To-do item: Pictures aside, please retype the whole listing word for word.

--*--

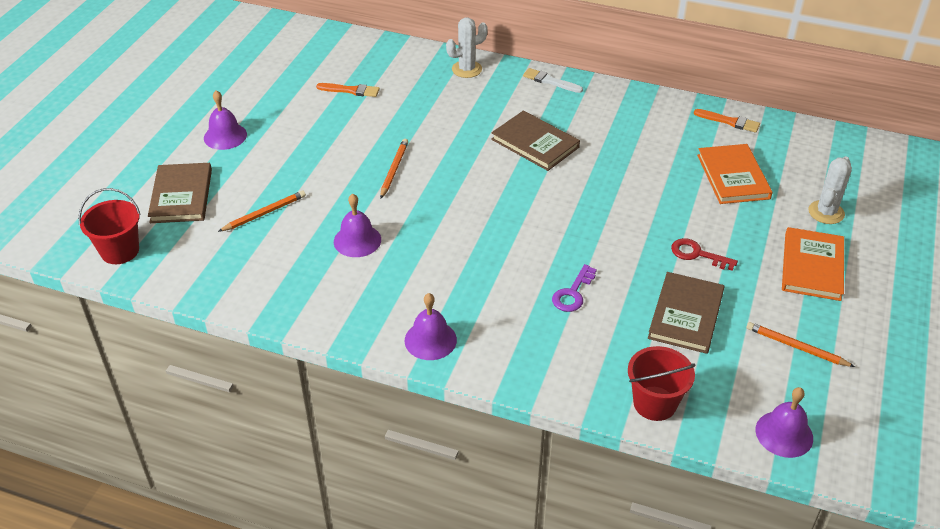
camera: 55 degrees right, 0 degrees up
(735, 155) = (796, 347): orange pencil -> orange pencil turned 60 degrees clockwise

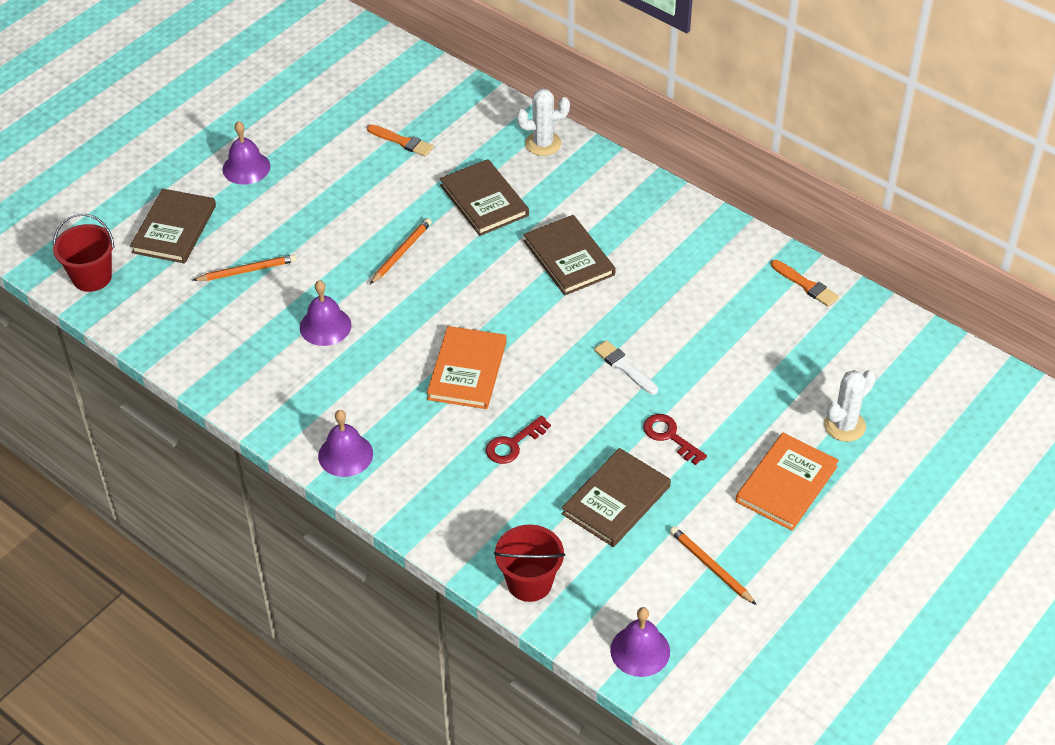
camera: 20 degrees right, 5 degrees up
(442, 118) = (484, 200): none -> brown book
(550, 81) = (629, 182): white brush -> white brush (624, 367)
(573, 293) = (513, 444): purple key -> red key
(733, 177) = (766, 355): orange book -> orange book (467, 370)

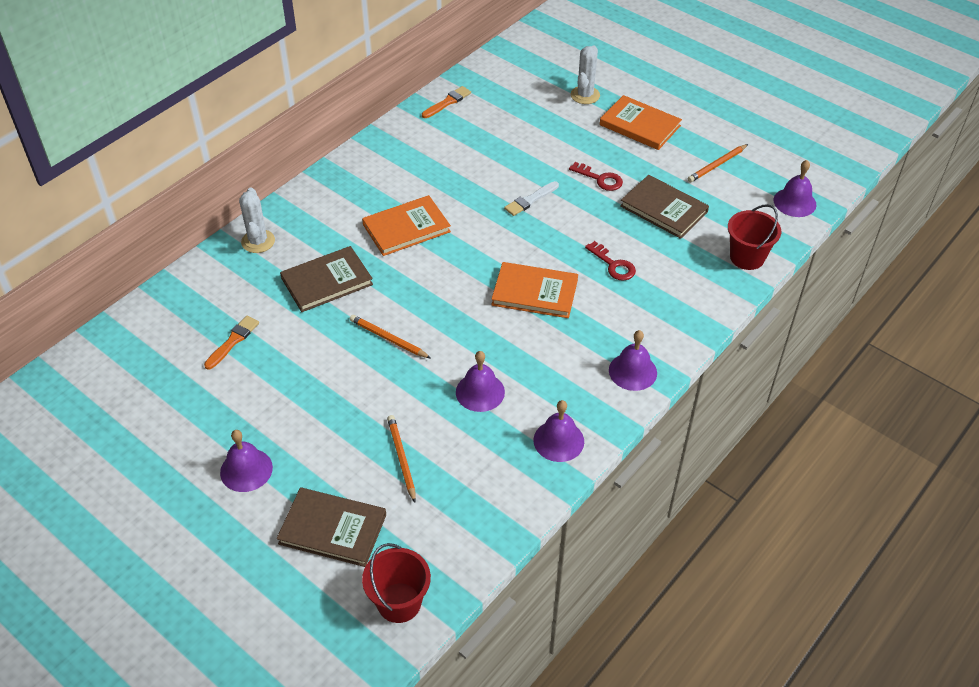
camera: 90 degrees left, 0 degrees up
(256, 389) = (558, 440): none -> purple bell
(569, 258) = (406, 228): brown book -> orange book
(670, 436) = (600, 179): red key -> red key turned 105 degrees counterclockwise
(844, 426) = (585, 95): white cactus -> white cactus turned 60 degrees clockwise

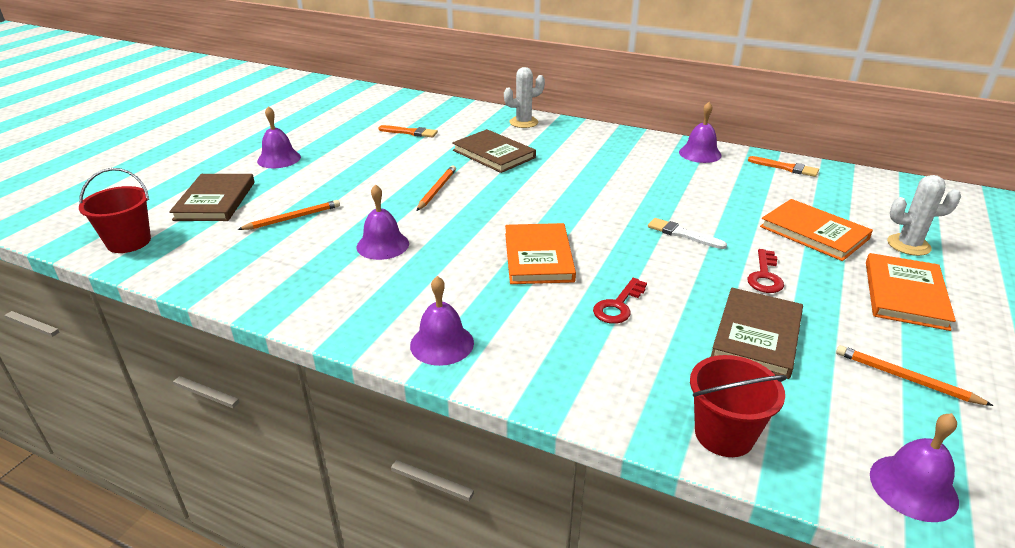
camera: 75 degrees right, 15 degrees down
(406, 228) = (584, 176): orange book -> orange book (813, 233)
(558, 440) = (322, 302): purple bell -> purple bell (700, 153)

--*--

Exercise output:
camera: 55 degrees right, 0 degrees up
(735, 155) = (796, 347): orange pencil -> orange pencil turned 60 degrees clockwise

camera: 20 degrees right, 5 degrees up
(442, 118) = (484, 200): none -> brown book
(550, 81) = (629, 182): white brush -> white brush (624, 367)
(573, 293) = (513, 444): purple key -> red key
(733, 177) = (766, 355): orange book -> orange book (467, 370)

camera: 90 degrees left, 0 degrees up
(256, 389) = (558, 440): none -> purple bell
(569, 258) = (406, 228): brown book -> orange book
(670, 436) = (600, 179): red key -> red key turned 105 degrees counterclockwise
(844, 426) = (585, 95): white cactus -> white cactus turned 60 degrees clockwise

camera: 75 degrees right, 15 degrees down
(406, 228) = (584, 176): orange book -> orange book (813, 233)
(558, 440) = (322, 302): purple bell -> purple bell (700, 153)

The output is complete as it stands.